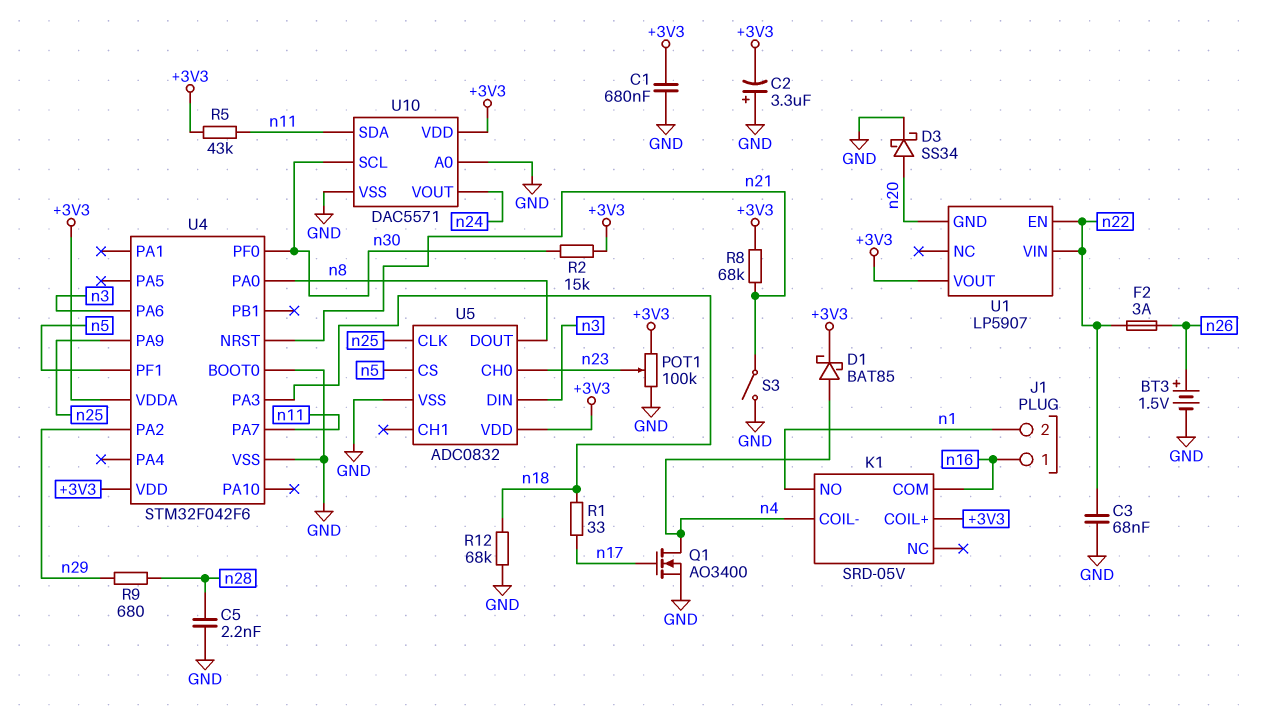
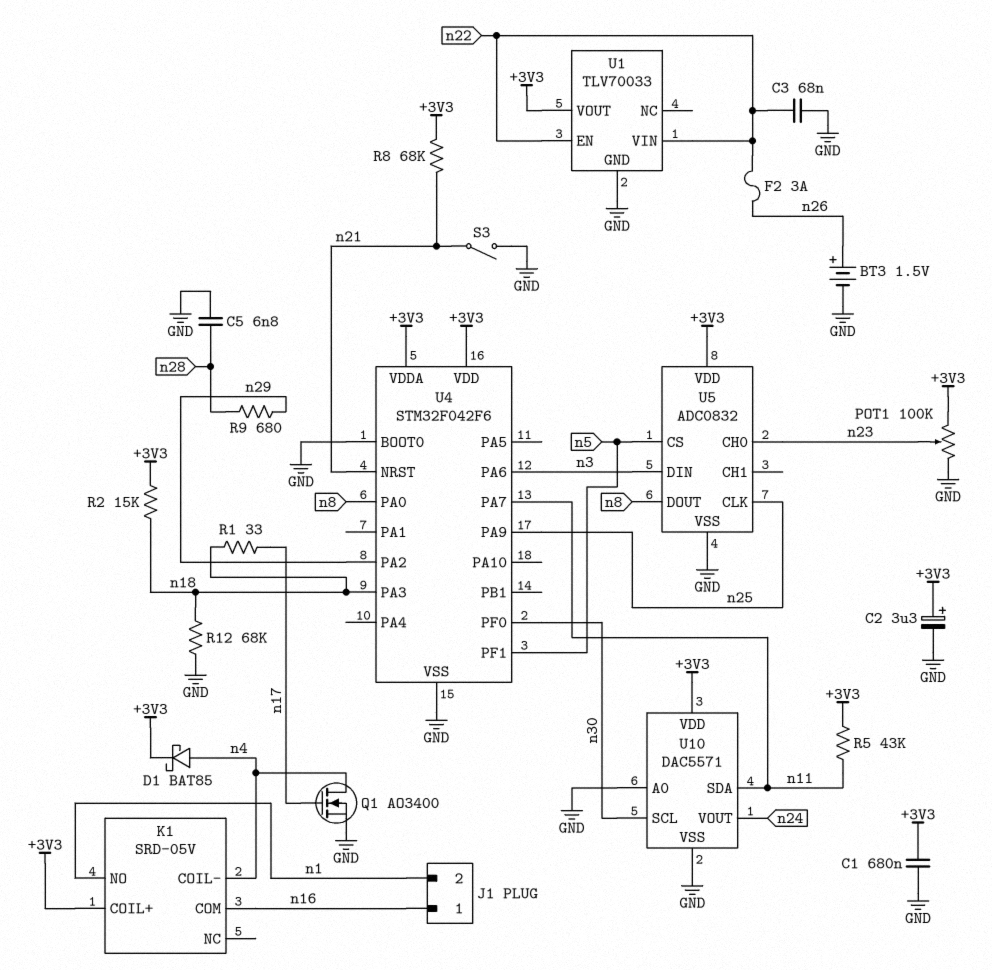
C2: 3.3uF (plus GND, minus +3V3) -> 3.3uF (plus +3V3, minus GND)
C5: 2.2nF (GND, n28) -> 6.8nF (GND, n28)
D3: schottky SS34 (A n20, K GND) -> none
R2: 15k (+3V3, n30) -> 15k (+3V3, n18)
U1: LP5907 -> TLV70033
U1 pin GND: n20 -> GND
^^^^^^^^
### What is required
An exact copy of the listing is needed, minus its pictures.

### Solution
C2: 3.3uF (plus GND, minus +3V3) -> 3.3uF (plus +3V3, minus GND)
C5: 2.2nF (GND, n28) -> 6.8nF (GND, n28)
D3: schottky SS34 (A n20, K GND) -> none
R2: 15k (+3V3, n30) -> 15k (+3V3, n18)
U1: LP5907 -> TLV70033
U1 pin GND: n20 -> GND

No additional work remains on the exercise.